Exercise input:
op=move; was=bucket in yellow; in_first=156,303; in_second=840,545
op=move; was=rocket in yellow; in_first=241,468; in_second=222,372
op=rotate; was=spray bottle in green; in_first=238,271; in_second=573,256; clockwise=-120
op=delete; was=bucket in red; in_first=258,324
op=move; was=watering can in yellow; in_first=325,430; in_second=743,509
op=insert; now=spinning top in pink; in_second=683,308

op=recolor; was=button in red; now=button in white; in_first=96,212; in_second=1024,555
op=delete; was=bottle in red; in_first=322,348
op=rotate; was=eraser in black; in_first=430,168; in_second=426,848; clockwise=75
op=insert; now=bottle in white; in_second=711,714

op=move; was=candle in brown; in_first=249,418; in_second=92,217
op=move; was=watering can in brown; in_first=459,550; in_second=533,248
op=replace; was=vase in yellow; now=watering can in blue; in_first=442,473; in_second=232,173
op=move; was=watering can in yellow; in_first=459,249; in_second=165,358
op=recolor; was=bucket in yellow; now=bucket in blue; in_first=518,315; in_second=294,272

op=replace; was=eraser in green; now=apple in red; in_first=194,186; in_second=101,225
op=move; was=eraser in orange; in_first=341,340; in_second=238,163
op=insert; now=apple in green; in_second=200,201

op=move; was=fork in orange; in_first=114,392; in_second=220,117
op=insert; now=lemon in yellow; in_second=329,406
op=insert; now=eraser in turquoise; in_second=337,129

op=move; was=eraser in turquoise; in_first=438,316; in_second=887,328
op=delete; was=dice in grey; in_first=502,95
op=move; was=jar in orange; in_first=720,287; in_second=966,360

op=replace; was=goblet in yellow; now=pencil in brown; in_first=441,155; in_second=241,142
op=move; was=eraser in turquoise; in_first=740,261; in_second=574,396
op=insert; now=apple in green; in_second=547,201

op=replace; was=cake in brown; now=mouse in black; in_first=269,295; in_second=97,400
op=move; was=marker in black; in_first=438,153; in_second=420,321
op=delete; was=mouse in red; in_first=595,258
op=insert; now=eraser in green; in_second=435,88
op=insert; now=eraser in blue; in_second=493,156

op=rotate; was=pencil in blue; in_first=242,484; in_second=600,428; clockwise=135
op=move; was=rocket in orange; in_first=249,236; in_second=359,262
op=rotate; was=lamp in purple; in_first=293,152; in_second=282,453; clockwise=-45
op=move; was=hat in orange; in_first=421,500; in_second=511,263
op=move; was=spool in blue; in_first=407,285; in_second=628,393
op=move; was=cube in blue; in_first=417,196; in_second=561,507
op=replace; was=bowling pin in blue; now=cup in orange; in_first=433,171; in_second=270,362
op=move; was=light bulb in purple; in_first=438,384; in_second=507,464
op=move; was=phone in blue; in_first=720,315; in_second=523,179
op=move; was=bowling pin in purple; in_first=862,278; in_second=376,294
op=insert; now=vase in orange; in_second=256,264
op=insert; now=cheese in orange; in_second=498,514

What you are asked to do: Restate every entry word for word.

Written response:
op=move; was=bucket in yellow; in_first=156,303; in_second=840,545
op=move; was=rocket in yellow; in_first=241,468; in_second=222,372
op=rotate; was=spray bottle in green; in_first=238,271; in_second=573,256; clockwise=-120
op=delete; was=bucket in red; in_first=258,324
op=move; was=watering can in yellow; in_first=325,430; in_second=743,509
op=insert; now=spinning top in pink; in_second=683,308

op=recolor; was=button in red; now=button in white; in_first=96,212; in_second=1024,555
op=delete; was=bottle in red; in_first=322,348
op=rotate; was=eraser in black; in_first=430,168; in_second=426,848; clockwise=75
op=insert; now=bottle in white; in_second=711,714

op=move; was=candle in brown; in_first=249,418; in_second=92,217
op=move; was=watering can in brown; in_first=459,550; in_second=533,248
op=replace; was=vase in yellow; now=watering can in blue; in_first=442,473; in_second=232,173
op=move; was=watering can in yellow; in_first=459,249; in_second=165,358
op=recolor; was=bucket in yellow; now=bucket in blue; in_first=518,315; in_second=294,272

op=replace; was=eraser in green; now=apple in red; in_first=194,186; in_second=101,225
op=move; was=eraser in orange; in_first=341,340; in_second=238,163
op=insert; now=apple in green; in_second=200,201

op=move; was=fork in orange; in_first=114,392; in_second=220,117
op=insert; now=lemon in yellow; in_second=329,406
op=insert; now=eraser in turquoise; in_second=337,129

op=move; was=eraser in turquoise; in_first=438,316; in_second=887,328
op=delete; was=dice in grey; in_first=502,95
op=move; was=jar in orange; in_first=720,287; in_second=966,360

op=replace; was=goblet in yellow; now=pencil in brown; in_first=441,155; in_second=241,142
op=move; was=eraser in turquoise; in_first=740,261; in_second=574,396
op=insert; now=apple in green; in_second=547,201

op=replace; was=cake in brown; now=mouse in black; in_first=269,295; in_second=97,400
op=move; was=marker in black; in_first=438,153; in_second=420,321
op=delete; was=mouse in red; in_first=595,258
op=insert; now=eraser in green; in_second=435,88
op=insert; now=eraser in blue; in_second=493,156

op=rotate; was=pencil in blue; in_first=242,484; in_second=600,428; clockwise=135
op=move; was=rocket in orange; in_first=249,236; in_second=359,262
op=rotate; was=lamp in purple; in_first=293,152; in_second=282,453; clockwise=-45
op=move; was=hat in orange; in_first=421,500; in_second=511,263
op=move; was=spool in blue; in_first=407,285; in_second=628,393
op=move; was=cube in blue; in_first=417,196; in_second=561,507
op=replace; was=bowling pin in blue; now=cup in orange; in_first=433,171; in_second=270,362
op=move; was=light bulb in purple; in_first=438,384; in_second=507,464
op=move; was=phone in blue; in_first=720,315; in_second=523,179
op=move; was=bowling pin in purple; in_first=862,278; in_second=376,294
op=insert; now=vase in orange; in_second=256,264
op=insert; now=cheese in orange; in_second=498,514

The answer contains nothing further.